Action item » An exact reprint of the listing is required, with no pictures included.

*** Dataset excerpt ***

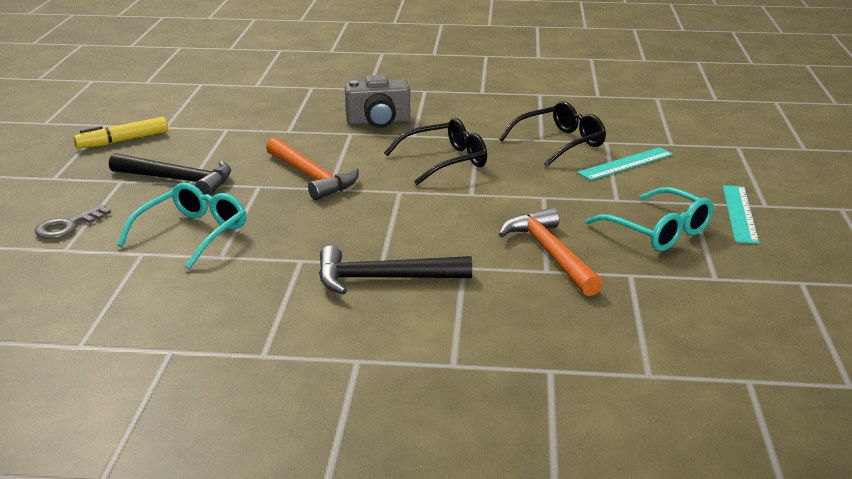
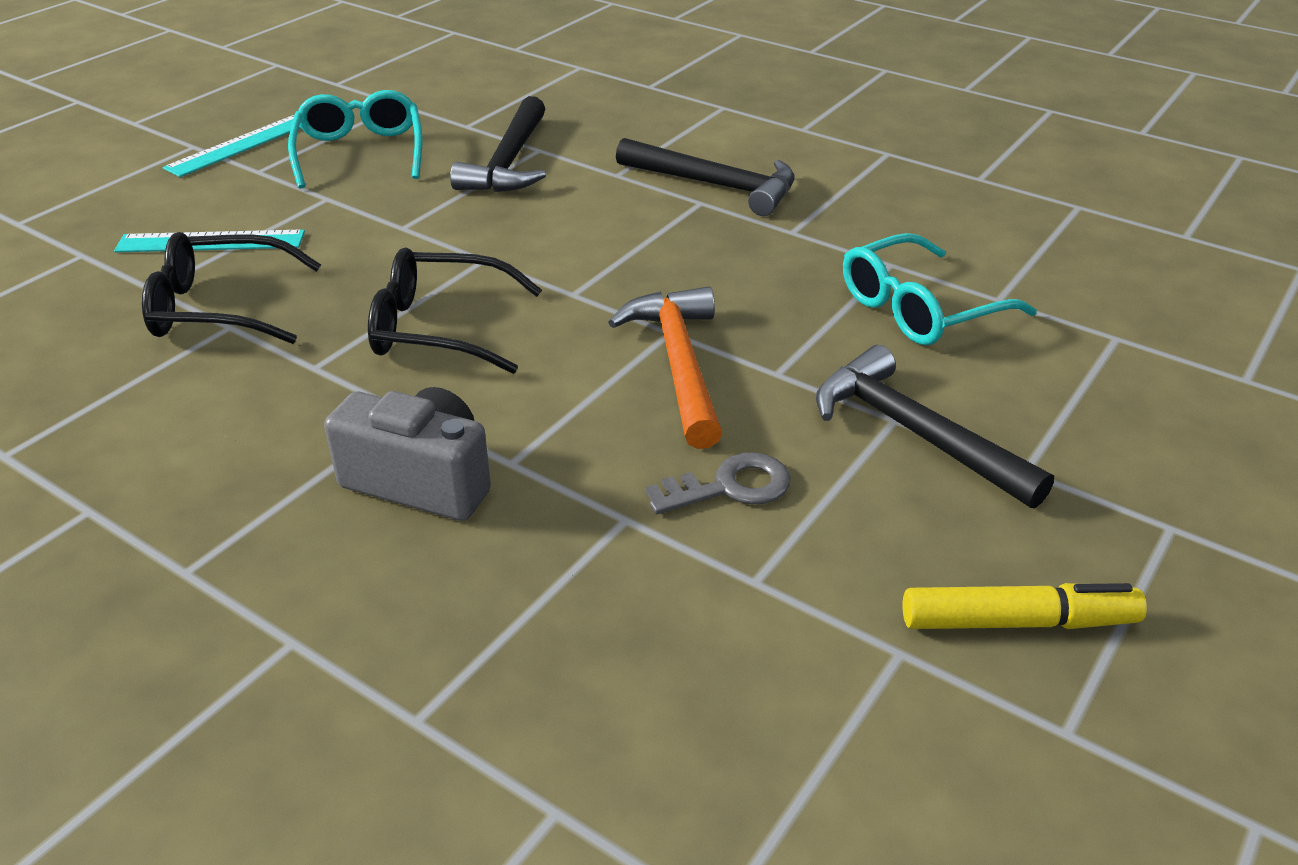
camera: 150 degrees left, 10 degrees up
(68, 226) = (1119, 381): grey key -> grey key (730, 487)
(550, 254) = (509, 162): orange hammer -> black hammer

*** End of Dataset excerpt ***

Task result »
camera: 150 degrees left, 10 degrees up
(68, 226) = (1119, 381): grey key -> grey key (730, 487)
(550, 254) = (509, 162): orange hammer -> black hammer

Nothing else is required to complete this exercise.